#### PROBLEM DETAILS
Using the listing below, set down exactly the lines starting at the line that contains "green brick D5" and ending at the line that contains "green tile G6", both included, and no others.

#### GIVEN DATA
--------

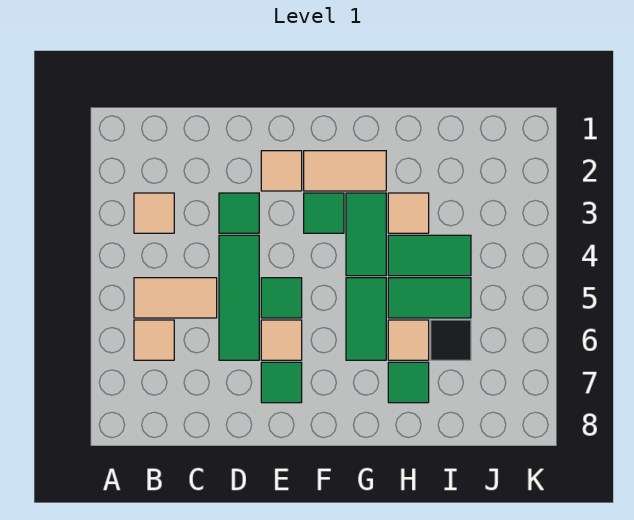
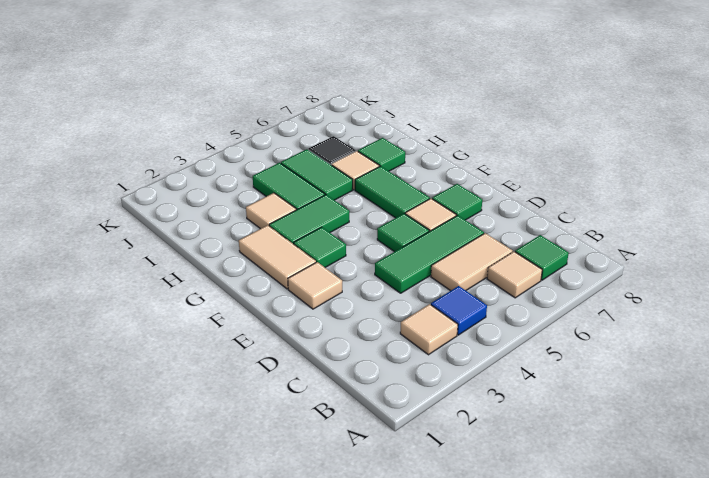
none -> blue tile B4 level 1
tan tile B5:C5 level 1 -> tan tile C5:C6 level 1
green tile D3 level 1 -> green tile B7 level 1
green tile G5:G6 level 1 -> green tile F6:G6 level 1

--------

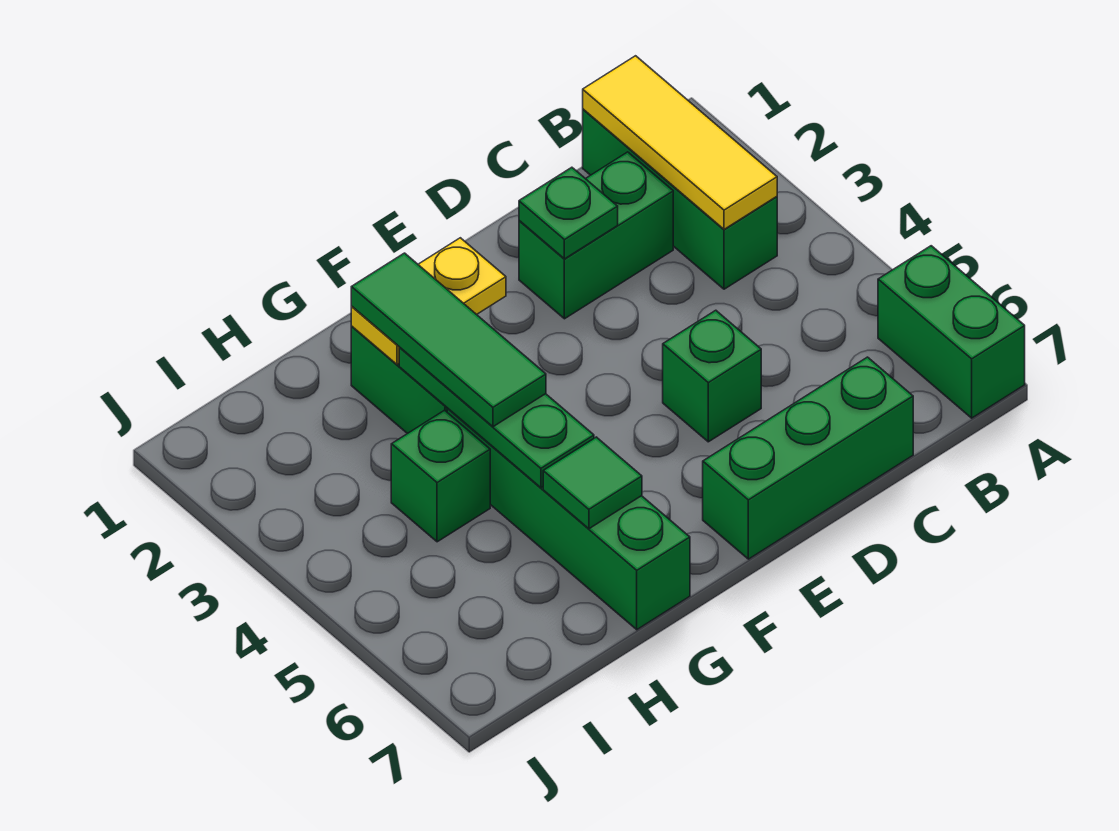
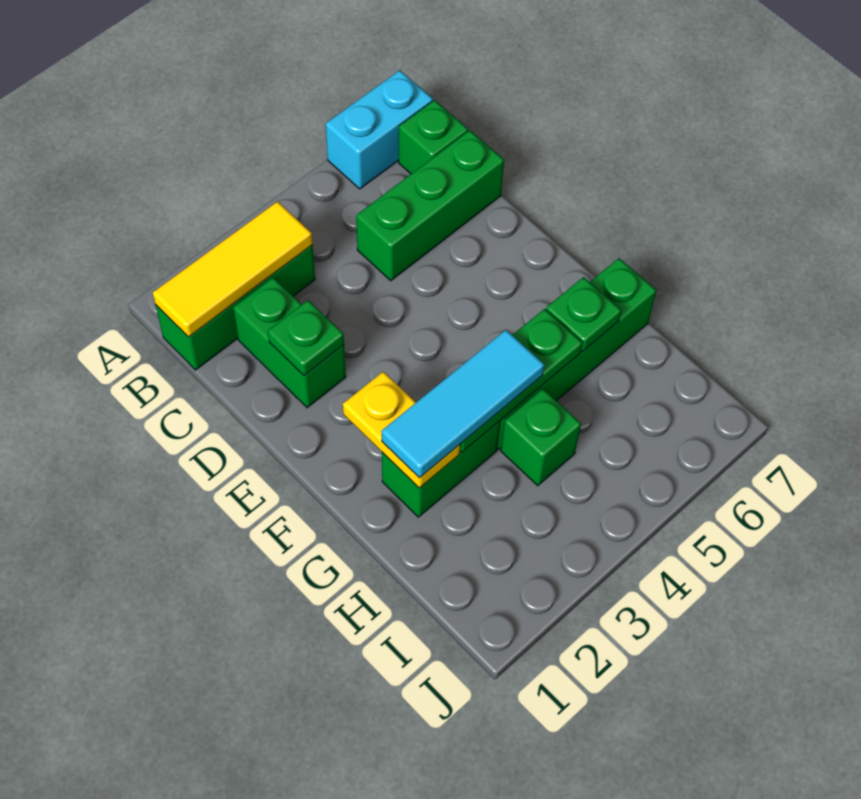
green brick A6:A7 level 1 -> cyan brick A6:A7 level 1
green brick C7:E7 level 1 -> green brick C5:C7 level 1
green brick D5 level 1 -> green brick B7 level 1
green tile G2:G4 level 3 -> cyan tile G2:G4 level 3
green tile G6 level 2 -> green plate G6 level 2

--------

#### REPLY TO THE EXERCISE
green brick D5 level 1 -> green brick B7 level 1
green tile G2:G4 level 3 -> cyan tile G2:G4 level 3
green tile G6 level 2 -> green plate G6 level 2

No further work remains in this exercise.